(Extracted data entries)

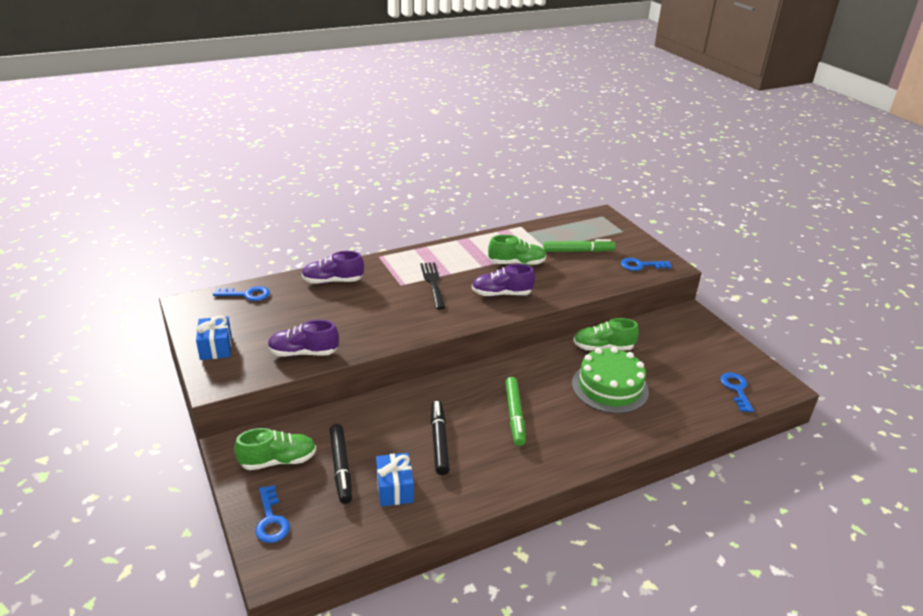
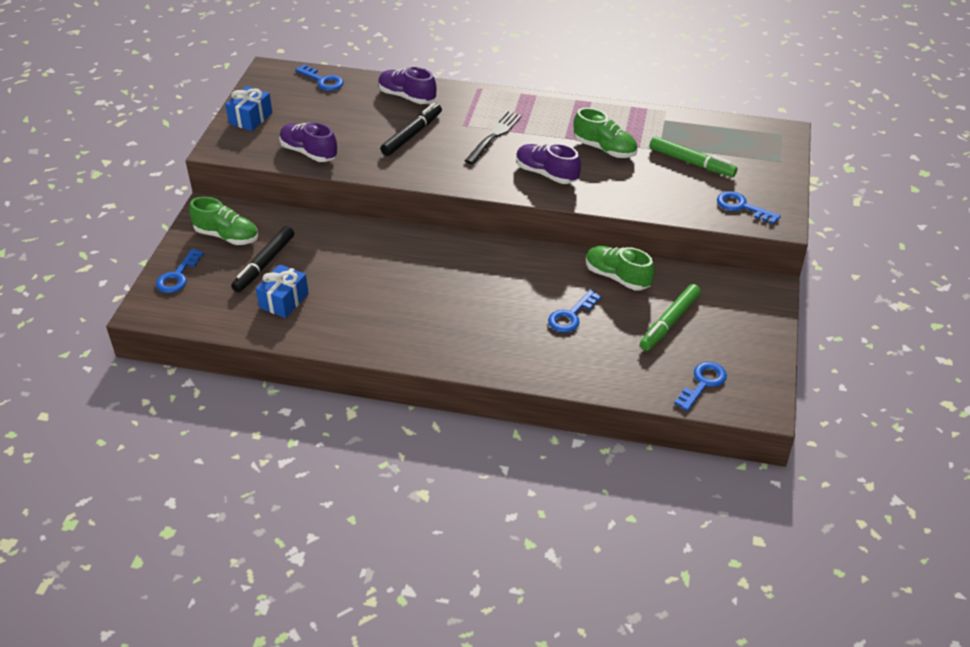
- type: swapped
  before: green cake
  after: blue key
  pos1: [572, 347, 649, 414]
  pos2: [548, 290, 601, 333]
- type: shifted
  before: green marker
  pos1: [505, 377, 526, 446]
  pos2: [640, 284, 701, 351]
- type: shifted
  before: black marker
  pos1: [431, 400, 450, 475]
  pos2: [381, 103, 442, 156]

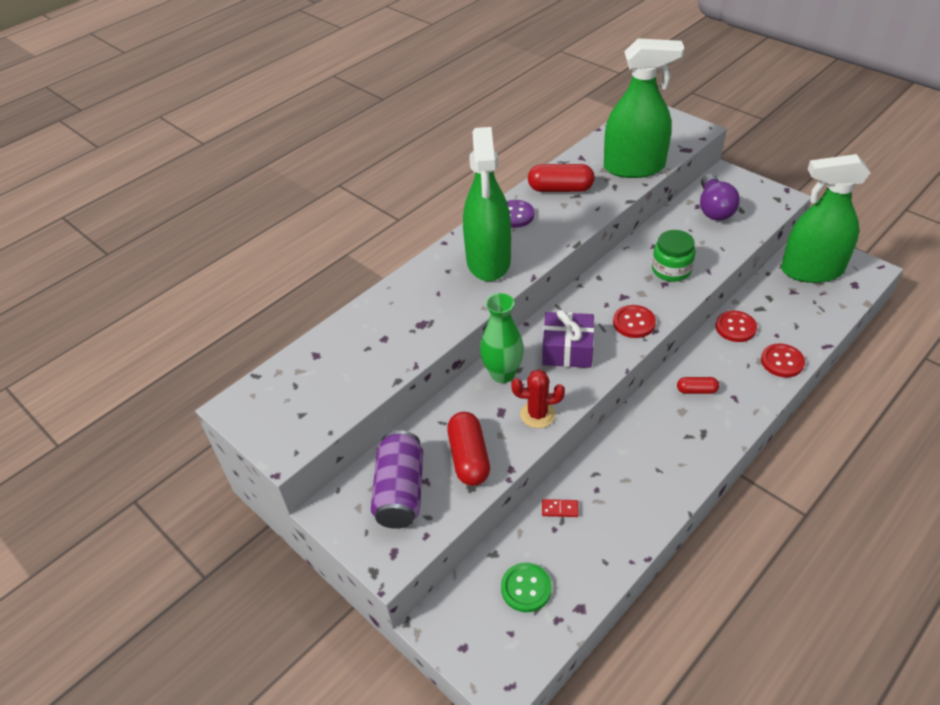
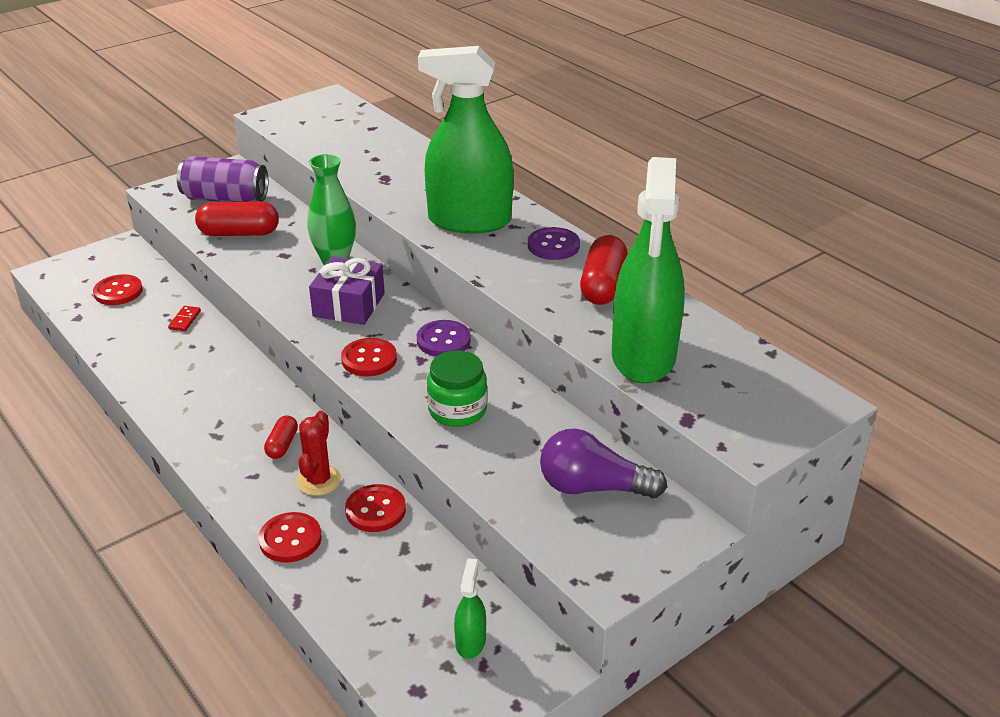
- type: scaled
  before: green spray bottle
  pos1: [781, 154, 871, 283]
  pos2: [454, 558, 486, 659]
  scale: 0.41
- type: shifted
  before: red cactus
  pos1: [511, 370, 565, 428]
  pos2: [296, 411, 341, 496]
- type: repainted
  before: green button
  after: red button
  pos1: [501, 563, 552, 612]
  pos2: [93, 274, 143, 305]
- type: new
  after: purple button
  pos2: [417, 320, 471, 357]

Exercise instructions: Count how many lines in the data above include the string "marker", and write only that number.

Answer space: 2